(Entries on finding words and elements)
****************************************
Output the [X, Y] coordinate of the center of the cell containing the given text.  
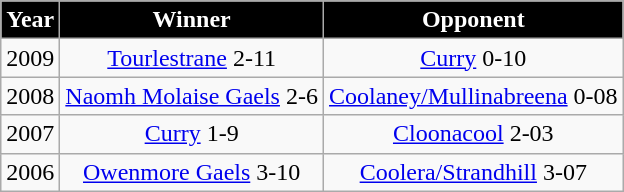
2008 [30, 96]
2009 [30, 58]
Tourlestrane 2-11 [192, 58]
Naomh Molaise Gaels 2-6 [192, 96]
2007 [30, 134]
Owenmore Gaels 3-10 [192, 172]
2006 [30, 172]
Year [30, 20]
Coolaney/Mullinabreena 0-08 [473, 96]
Curry 0-10 [473, 58]
Coolera/Strandhill 3-07 [473, 172]
Winner [192, 20]
Opponent [473, 20]
Cloonacool 2-03 [473, 134]
Curry 1-9 [192, 134]
For the text-containing cell, return its midpoint in (x, y) coordinate format. 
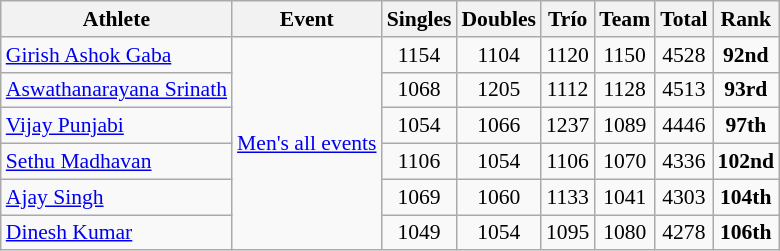
4336 (684, 162)
Total (684, 19)
Ajay Singh (116, 197)
102nd (746, 162)
4278 (684, 233)
1112 (568, 90)
4303 (684, 197)
Vijay Punjabi (116, 126)
4528 (684, 55)
104th (746, 197)
4513 (684, 90)
1080 (624, 233)
Doubles (498, 19)
1150 (624, 55)
1104 (498, 55)
1133 (568, 197)
Singles (420, 19)
Athlete (116, 19)
Trío (568, 19)
97th (746, 126)
1049 (420, 233)
Girish Ashok Gaba (116, 55)
Aswathanarayana Srinath (116, 90)
93rd (746, 90)
92nd (746, 55)
1095 (568, 233)
1060 (498, 197)
4446 (684, 126)
Team (624, 19)
Dinesh Kumar (116, 233)
1041 (624, 197)
106th (746, 233)
1205 (498, 90)
1070 (624, 162)
1120 (568, 55)
Rank (746, 19)
1089 (624, 126)
1237 (568, 126)
Sethu Madhavan (116, 162)
1068 (420, 90)
Event (307, 19)
1069 (420, 197)
1128 (624, 90)
1066 (498, 126)
Men's all events (307, 144)
1154 (420, 55)
Detect which cell encompasses the target text, then output its [x, y] center coordinate. 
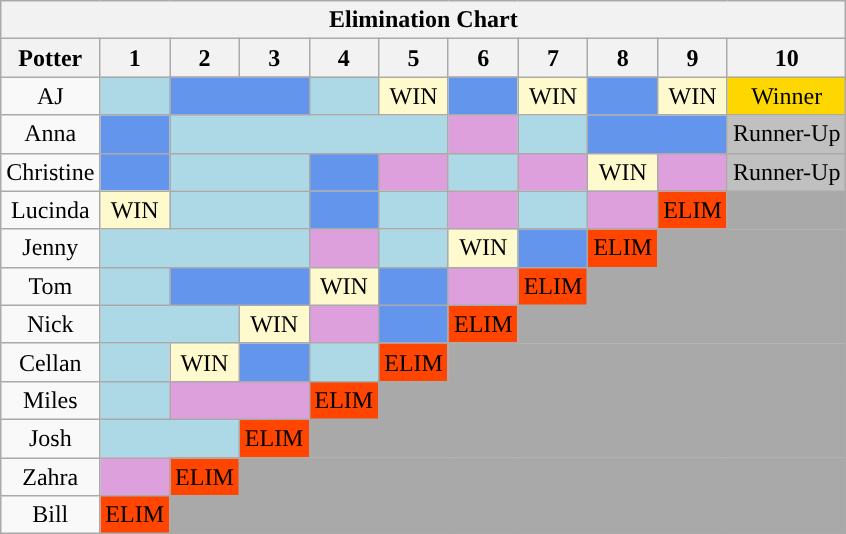
Anna [50, 134]
2 [205, 58]
10 [786, 58]
AJ [50, 96]
Jenny [50, 248]
Cellan [50, 362]
Miles [50, 400]
6 [483, 58]
Tom [50, 286]
Lucinda [50, 210]
Zahra [50, 477]
8 [623, 58]
4 [344, 58]
Potter [50, 58]
9 [693, 58]
3 [274, 58]
Nick [50, 324]
Josh [50, 438]
1 [135, 58]
Elimination Chart [424, 20]
7 [553, 58]
5 [414, 58]
Bill [50, 515]
Christine [50, 172]
Winner [786, 96]
Return (x, y) of the center of cell containing provided text 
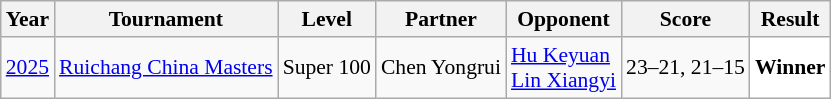
23–21, 21–15 (686, 68)
Result (790, 19)
Opponent (564, 19)
Super 100 (327, 68)
2025 (28, 68)
Partner (441, 19)
Level (327, 19)
Score (686, 19)
Chen Yongrui (441, 68)
Winner (790, 68)
Ruichang China Masters (166, 68)
Tournament (166, 19)
Year (28, 19)
Hu Keyuan Lin Xiangyi (564, 68)
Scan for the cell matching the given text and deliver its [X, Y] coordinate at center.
****************************************
Which lines in the items above contain the string "Gaels", with case counting? Copy each such line in full.

» **Response to this task**
Naomh Molaise Gaels 2-6 [192, 96]
Owenmore Gaels 3-10 [192, 172]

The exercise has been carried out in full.